The lines you return should be those containing the string "round", taken from the data below.

*** Listed entries ***

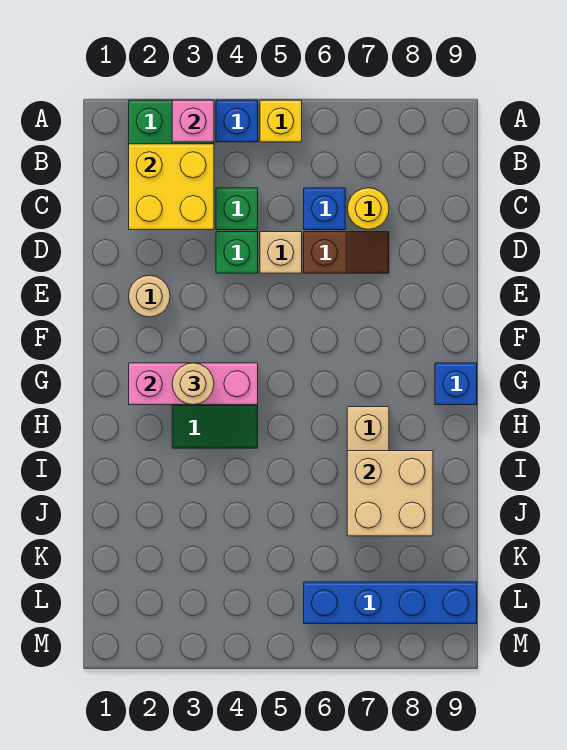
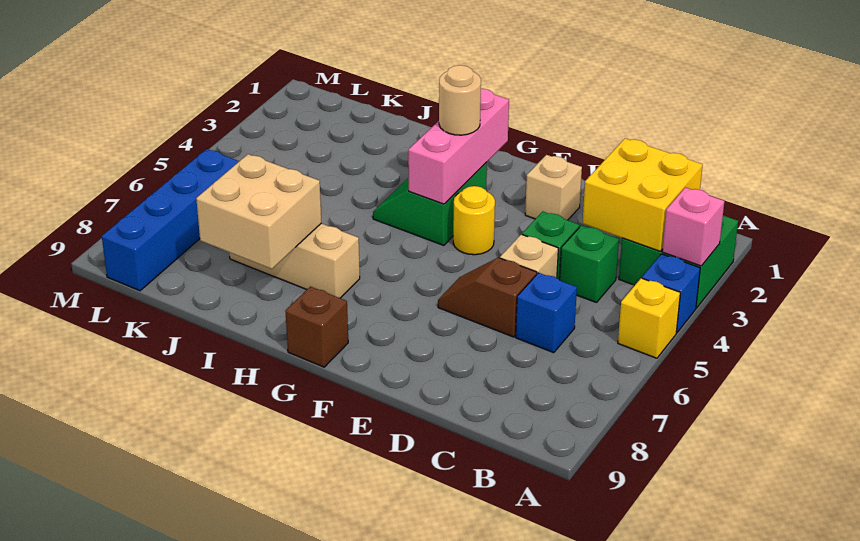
yellow round brick C7 level 1 -> yellow round brick F4 level 1
brown slope D6:D7 level 1 top 6 -> brown slope D6:E6 level 1 top D
tan round brick E2 level 1 -> tan brick E2 level 1
blue brick G9 level 1 -> brown brick G9 level 1

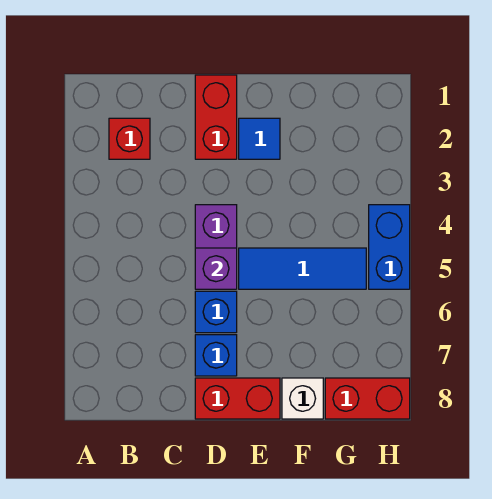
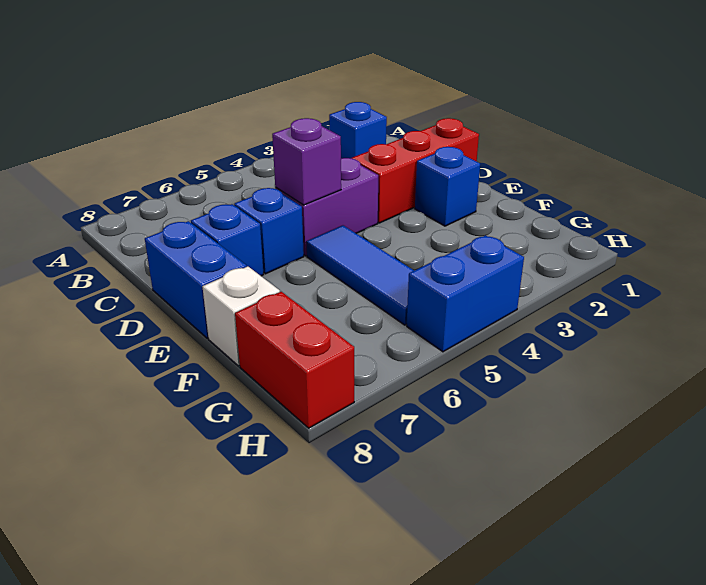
red brick B2 level 1 -> blue brick B2 level 1
red brick D1:D2 level 1 -> red brick D1:D3 level 1
red brick D8:E8 level 1 -> blue brick D8:E8 level 1
blue tile E2 level 1 -> blue brick E2 level 1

*** End of Listed entries ***

### [Written solution]
yellow round brick C7 level 1 -> yellow round brick F4 level 1
tan round brick E2 level 1 -> tan brick E2 level 1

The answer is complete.